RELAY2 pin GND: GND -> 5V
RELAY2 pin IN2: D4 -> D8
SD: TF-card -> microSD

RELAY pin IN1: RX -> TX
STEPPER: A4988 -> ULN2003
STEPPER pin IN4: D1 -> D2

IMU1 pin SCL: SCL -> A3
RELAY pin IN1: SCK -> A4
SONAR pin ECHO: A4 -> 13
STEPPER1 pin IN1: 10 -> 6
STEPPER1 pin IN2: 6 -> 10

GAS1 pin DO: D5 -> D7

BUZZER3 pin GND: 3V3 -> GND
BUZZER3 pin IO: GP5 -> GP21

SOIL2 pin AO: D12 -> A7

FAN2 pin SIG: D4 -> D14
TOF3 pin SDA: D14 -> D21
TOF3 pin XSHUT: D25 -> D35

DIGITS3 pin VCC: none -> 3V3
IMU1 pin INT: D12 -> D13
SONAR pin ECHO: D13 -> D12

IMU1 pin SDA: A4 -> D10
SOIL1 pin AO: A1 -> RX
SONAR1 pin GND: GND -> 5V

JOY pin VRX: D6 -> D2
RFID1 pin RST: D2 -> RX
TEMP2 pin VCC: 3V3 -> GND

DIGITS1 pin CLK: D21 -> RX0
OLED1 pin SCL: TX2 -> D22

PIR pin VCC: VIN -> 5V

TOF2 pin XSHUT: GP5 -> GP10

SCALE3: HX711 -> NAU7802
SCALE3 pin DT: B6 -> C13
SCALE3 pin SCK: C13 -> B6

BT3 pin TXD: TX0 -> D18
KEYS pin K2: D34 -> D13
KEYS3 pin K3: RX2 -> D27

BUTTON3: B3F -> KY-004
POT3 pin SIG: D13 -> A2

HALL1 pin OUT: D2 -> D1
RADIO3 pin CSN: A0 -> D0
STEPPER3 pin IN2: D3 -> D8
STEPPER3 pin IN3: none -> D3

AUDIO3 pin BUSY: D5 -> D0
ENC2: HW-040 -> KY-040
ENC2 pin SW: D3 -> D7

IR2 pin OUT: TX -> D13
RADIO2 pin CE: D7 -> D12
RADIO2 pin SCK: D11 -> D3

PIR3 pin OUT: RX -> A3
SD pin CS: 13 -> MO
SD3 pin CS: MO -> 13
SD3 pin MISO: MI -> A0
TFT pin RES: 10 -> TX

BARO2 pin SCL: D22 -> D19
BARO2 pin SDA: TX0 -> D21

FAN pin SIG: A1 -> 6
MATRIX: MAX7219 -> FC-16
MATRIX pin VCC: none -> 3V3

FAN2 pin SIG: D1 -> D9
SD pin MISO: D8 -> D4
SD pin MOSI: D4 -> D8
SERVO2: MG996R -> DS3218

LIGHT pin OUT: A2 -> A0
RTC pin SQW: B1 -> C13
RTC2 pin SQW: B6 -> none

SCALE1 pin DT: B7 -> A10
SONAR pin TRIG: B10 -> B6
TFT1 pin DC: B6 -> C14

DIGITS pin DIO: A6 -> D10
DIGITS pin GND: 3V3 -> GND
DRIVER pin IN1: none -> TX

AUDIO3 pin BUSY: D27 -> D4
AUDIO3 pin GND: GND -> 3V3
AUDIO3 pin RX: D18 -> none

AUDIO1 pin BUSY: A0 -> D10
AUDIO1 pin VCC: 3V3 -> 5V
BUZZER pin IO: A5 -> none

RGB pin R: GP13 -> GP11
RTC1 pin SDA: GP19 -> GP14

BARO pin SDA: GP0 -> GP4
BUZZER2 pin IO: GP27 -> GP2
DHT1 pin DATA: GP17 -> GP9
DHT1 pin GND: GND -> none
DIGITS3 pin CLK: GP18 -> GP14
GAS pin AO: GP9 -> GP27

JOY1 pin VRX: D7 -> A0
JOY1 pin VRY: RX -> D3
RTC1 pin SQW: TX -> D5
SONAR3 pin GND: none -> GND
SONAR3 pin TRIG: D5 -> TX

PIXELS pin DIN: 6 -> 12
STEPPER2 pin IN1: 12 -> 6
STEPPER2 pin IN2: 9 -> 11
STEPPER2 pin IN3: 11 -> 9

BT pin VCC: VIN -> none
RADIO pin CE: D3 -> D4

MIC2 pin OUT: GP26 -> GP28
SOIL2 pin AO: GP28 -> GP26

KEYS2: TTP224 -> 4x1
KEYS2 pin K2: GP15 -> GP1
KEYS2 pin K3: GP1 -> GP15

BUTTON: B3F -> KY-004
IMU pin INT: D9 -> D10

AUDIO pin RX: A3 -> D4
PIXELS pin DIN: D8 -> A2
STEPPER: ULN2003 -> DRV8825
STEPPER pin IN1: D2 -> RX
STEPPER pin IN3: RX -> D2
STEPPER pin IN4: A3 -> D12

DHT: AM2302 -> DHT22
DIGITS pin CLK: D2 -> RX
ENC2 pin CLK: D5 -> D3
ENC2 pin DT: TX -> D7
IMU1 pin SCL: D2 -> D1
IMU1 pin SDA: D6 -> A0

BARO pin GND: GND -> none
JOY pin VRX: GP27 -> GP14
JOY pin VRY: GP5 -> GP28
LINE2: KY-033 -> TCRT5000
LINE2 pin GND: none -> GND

========================================================================

◆ ACTIVITY ◆
Restate the data verbatim through the "FAN2 pin SIG: D4 -> D14" line.

◆ RESPONSE TO THIS EXERCISE ◆
RELAY2 pin GND: GND -> 5V
RELAY2 pin IN2: D4 -> D8
SD: TF-card -> microSD

RELAY pin IN1: RX -> TX
STEPPER: A4988 -> ULN2003
STEPPER pin IN4: D1 -> D2

IMU1 pin SCL: SCL -> A3
RELAY pin IN1: SCK -> A4
SONAR pin ECHO: A4 -> 13
STEPPER1 pin IN1: 10 -> 6
STEPPER1 pin IN2: 6 -> 10

GAS1 pin DO: D5 -> D7

BUZZER3 pin GND: 3V3 -> GND
BUZZER3 pin IO: GP5 -> GP21

SOIL2 pin AO: D12 -> A7

FAN2 pin SIG: D4 -> D14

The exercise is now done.